__WHAT TO WORK ON__: Give back each entry verbatim.

__SOURCE DATA__:

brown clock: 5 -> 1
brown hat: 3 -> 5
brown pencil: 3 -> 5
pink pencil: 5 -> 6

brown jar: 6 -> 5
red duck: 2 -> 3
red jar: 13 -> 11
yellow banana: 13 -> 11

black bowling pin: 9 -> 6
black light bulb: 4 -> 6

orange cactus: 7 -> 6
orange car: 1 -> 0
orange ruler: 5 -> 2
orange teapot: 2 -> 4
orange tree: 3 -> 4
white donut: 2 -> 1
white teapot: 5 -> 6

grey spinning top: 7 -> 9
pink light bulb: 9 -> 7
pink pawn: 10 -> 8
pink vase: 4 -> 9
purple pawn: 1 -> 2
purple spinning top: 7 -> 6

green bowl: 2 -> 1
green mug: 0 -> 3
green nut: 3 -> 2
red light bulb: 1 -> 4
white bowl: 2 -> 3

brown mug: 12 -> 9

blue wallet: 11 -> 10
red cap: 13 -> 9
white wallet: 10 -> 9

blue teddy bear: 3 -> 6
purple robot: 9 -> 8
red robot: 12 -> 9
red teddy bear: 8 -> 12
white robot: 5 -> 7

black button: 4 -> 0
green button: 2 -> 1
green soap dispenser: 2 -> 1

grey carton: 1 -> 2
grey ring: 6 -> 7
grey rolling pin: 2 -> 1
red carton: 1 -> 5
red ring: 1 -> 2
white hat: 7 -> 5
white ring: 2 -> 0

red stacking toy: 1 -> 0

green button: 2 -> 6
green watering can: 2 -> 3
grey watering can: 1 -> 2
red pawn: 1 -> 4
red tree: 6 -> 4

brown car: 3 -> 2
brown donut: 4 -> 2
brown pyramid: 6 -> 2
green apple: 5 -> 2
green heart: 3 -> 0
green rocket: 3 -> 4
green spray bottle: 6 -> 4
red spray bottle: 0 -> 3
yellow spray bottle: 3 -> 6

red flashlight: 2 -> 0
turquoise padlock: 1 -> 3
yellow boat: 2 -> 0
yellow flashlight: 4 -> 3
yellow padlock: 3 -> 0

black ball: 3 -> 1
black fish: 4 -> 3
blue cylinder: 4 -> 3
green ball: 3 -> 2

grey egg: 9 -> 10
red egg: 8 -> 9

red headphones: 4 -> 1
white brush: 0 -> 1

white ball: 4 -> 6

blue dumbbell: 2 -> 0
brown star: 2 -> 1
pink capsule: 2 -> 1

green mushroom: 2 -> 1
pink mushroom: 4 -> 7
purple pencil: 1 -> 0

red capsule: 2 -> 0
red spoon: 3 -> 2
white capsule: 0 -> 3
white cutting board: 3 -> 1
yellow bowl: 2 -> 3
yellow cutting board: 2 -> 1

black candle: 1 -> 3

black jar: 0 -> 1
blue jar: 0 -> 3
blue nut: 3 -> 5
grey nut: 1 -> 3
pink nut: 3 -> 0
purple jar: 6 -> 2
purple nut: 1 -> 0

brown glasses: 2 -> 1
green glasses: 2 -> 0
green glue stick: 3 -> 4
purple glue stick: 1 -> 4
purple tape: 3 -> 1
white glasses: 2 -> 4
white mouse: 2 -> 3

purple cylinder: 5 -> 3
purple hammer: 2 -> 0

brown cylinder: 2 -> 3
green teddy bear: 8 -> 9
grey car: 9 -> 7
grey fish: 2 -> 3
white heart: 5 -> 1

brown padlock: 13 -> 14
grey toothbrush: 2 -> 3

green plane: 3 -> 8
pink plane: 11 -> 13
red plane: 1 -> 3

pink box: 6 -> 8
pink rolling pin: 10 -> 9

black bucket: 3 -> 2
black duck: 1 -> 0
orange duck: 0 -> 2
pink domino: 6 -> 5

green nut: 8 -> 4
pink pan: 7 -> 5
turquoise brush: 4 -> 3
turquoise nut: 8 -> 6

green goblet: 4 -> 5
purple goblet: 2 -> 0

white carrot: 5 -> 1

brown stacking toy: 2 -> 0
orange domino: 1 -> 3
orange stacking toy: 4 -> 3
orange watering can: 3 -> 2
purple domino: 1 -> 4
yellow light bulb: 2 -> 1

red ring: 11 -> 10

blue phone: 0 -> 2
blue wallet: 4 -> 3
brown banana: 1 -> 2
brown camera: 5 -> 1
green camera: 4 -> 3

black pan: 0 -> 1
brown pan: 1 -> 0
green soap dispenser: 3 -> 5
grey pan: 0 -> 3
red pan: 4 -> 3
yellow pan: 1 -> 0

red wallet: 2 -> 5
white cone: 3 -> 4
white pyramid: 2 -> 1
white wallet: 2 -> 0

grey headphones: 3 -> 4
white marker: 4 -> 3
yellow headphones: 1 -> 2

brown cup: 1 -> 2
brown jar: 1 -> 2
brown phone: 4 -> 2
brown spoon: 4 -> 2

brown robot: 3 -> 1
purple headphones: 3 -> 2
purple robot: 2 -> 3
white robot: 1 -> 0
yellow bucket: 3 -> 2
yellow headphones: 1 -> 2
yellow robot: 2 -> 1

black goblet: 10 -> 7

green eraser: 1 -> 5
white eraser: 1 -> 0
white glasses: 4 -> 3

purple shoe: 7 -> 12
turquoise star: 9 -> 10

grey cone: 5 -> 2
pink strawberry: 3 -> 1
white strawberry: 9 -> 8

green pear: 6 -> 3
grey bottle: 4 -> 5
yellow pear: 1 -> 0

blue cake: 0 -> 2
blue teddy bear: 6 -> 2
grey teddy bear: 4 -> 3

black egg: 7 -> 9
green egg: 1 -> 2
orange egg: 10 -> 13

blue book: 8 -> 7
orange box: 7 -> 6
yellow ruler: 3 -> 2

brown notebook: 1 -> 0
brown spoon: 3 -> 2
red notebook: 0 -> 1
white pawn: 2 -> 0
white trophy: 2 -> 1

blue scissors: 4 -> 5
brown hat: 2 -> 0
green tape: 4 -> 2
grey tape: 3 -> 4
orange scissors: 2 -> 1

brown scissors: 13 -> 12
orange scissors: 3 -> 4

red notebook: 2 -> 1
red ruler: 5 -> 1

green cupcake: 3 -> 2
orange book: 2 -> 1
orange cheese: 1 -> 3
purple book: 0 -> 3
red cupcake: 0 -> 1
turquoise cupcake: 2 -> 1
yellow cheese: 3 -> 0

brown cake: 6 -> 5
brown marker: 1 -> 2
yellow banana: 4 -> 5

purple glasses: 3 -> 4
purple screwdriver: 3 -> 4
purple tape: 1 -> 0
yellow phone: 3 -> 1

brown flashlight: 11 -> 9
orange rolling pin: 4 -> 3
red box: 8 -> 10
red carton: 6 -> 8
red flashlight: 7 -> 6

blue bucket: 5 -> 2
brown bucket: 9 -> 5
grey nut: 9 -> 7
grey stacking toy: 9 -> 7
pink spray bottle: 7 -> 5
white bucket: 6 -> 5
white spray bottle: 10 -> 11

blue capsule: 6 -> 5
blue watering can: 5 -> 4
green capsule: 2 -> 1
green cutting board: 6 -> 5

__ANSWER TO THE EXERCISE__:
brown clock: 5 -> 1
brown hat: 3 -> 5
brown pencil: 3 -> 5
pink pencil: 5 -> 6

brown jar: 6 -> 5
red duck: 2 -> 3
red jar: 13 -> 11
yellow banana: 13 -> 11

black bowling pin: 9 -> 6
black light bulb: 4 -> 6

orange cactus: 7 -> 6
orange car: 1 -> 0
orange ruler: 5 -> 2
orange teapot: 2 -> 4
orange tree: 3 -> 4
white donut: 2 -> 1
white teapot: 5 -> 6

grey spinning top: 7 -> 9
pink light bulb: 9 -> 7
pink pawn: 10 -> 8
pink vase: 4 -> 9
purple pawn: 1 -> 2
purple spinning top: 7 -> 6

green bowl: 2 -> 1
green mug: 0 -> 3
green nut: 3 -> 2
red light bulb: 1 -> 4
white bowl: 2 -> 3

brown mug: 12 -> 9

blue wallet: 11 -> 10
red cap: 13 -> 9
white wallet: 10 -> 9

blue teddy bear: 3 -> 6
purple robot: 9 -> 8
red robot: 12 -> 9
red teddy bear: 8 -> 12
white robot: 5 -> 7

black button: 4 -> 0
green button: 2 -> 1
green soap dispenser: 2 -> 1

grey carton: 1 -> 2
grey ring: 6 -> 7
grey rolling pin: 2 -> 1
red carton: 1 -> 5
red ring: 1 -> 2
white hat: 7 -> 5
white ring: 2 -> 0

red stacking toy: 1 -> 0

green button: 2 -> 6
green watering can: 2 -> 3
grey watering can: 1 -> 2
red pawn: 1 -> 4
red tree: 6 -> 4

brown car: 3 -> 2
brown donut: 4 -> 2
brown pyramid: 6 -> 2
green apple: 5 -> 2
green heart: 3 -> 0
green rocket: 3 -> 4
green spray bottle: 6 -> 4
red spray bottle: 0 -> 3
yellow spray bottle: 3 -> 6

red flashlight: 2 -> 0
turquoise padlock: 1 -> 3
yellow boat: 2 -> 0
yellow flashlight: 4 -> 3
yellow padlock: 3 -> 0

black ball: 3 -> 1
black fish: 4 -> 3
blue cylinder: 4 -> 3
green ball: 3 -> 2

grey egg: 9 -> 10
red egg: 8 -> 9

red headphones: 4 -> 1
white brush: 0 -> 1

white ball: 4 -> 6

blue dumbbell: 2 -> 0
brown star: 2 -> 1
pink capsule: 2 -> 1

green mushroom: 2 -> 1
pink mushroom: 4 -> 7
purple pencil: 1 -> 0

red capsule: 2 -> 0
red spoon: 3 -> 2
white capsule: 0 -> 3
white cutting board: 3 -> 1
yellow bowl: 2 -> 3
yellow cutting board: 2 -> 1

black candle: 1 -> 3

black jar: 0 -> 1
blue jar: 0 -> 3
blue nut: 3 -> 5
grey nut: 1 -> 3
pink nut: 3 -> 0
purple jar: 6 -> 2
purple nut: 1 -> 0

brown glasses: 2 -> 1
green glasses: 2 -> 0
green glue stick: 3 -> 4
purple glue stick: 1 -> 4
purple tape: 3 -> 1
white glasses: 2 -> 4
white mouse: 2 -> 3

purple cylinder: 5 -> 3
purple hammer: 2 -> 0

brown cylinder: 2 -> 3
green teddy bear: 8 -> 9
grey car: 9 -> 7
grey fish: 2 -> 3
white heart: 5 -> 1

brown padlock: 13 -> 14
grey toothbrush: 2 -> 3

green plane: 3 -> 8
pink plane: 11 -> 13
red plane: 1 -> 3

pink box: 6 -> 8
pink rolling pin: 10 -> 9

black bucket: 3 -> 2
black duck: 1 -> 0
orange duck: 0 -> 2
pink domino: 6 -> 5

green nut: 8 -> 4
pink pan: 7 -> 5
turquoise brush: 4 -> 3
turquoise nut: 8 -> 6

green goblet: 4 -> 5
purple goblet: 2 -> 0

white carrot: 5 -> 1

brown stacking toy: 2 -> 0
orange domino: 1 -> 3
orange stacking toy: 4 -> 3
orange watering can: 3 -> 2
purple domino: 1 -> 4
yellow light bulb: 2 -> 1

red ring: 11 -> 10

blue phone: 0 -> 2
blue wallet: 4 -> 3
brown banana: 1 -> 2
brown camera: 5 -> 1
green camera: 4 -> 3

black pan: 0 -> 1
brown pan: 1 -> 0
green soap dispenser: 3 -> 5
grey pan: 0 -> 3
red pan: 4 -> 3
yellow pan: 1 -> 0

red wallet: 2 -> 5
white cone: 3 -> 4
white pyramid: 2 -> 1
white wallet: 2 -> 0

grey headphones: 3 -> 4
white marker: 4 -> 3
yellow headphones: 1 -> 2

brown cup: 1 -> 2
brown jar: 1 -> 2
brown phone: 4 -> 2
brown spoon: 4 -> 2

brown robot: 3 -> 1
purple headphones: 3 -> 2
purple robot: 2 -> 3
white robot: 1 -> 0
yellow bucket: 3 -> 2
yellow headphones: 1 -> 2
yellow robot: 2 -> 1

black goblet: 10 -> 7

green eraser: 1 -> 5
white eraser: 1 -> 0
white glasses: 4 -> 3

purple shoe: 7 -> 12
turquoise star: 9 -> 10

grey cone: 5 -> 2
pink strawberry: 3 -> 1
white strawberry: 9 -> 8

green pear: 6 -> 3
grey bottle: 4 -> 5
yellow pear: 1 -> 0

blue cake: 0 -> 2
blue teddy bear: 6 -> 2
grey teddy bear: 4 -> 3

black egg: 7 -> 9
green egg: 1 -> 2
orange egg: 10 -> 13

blue book: 8 -> 7
orange box: 7 -> 6
yellow ruler: 3 -> 2

brown notebook: 1 -> 0
brown spoon: 3 -> 2
red notebook: 0 -> 1
white pawn: 2 -> 0
white trophy: 2 -> 1

blue scissors: 4 -> 5
brown hat: 2 -> 0
green tape: 4 -> 2
grey tape: 3 -> 4
orange scissors: 2 -> 1

brown scissors: 13 -> 12
orange scissors: 3 -> 4

red notebook: 2 -> 1
red ruler: 5 -> 1

green cupcake: 3 -> 2
orange book: 2 -> 1
orange cheese: 1 -> 3
purple book: 0 -> 3
red cupcake: 0 -> 1
turquoise cupcake: 2 -> 1
yellow cheese: 3 -> 0

brown cake: 6 -> 5
brown marker: 1 -> 2
yellow banana: 4 -> 5

purple glasses: 3 -> 4
purple screwdriver: 3 -> 4
purple tape: 1 -> 0
yellow phone: 3 -> 1

brown flashlight: 11 -> 9
orange rolling pin: 4 -> 3
red box: 8 -> 10
red carton: 6 -> 8
red flashlight: 7 -> 6

blue bucket: 5 -> 2
brown bucket: 9 -> 5
grey nut: 9 -> 7
grey stacking toy: 9 -> 7
pink spray bottle: 7 -> 5
white bucket: 6 -> 5
white spray bottle: 10 -> 11

blue capsule: 6 -> 5
blue watering can: 5 -> 4
green capsule: 2 -> 1
green cutting board: 6 -> 5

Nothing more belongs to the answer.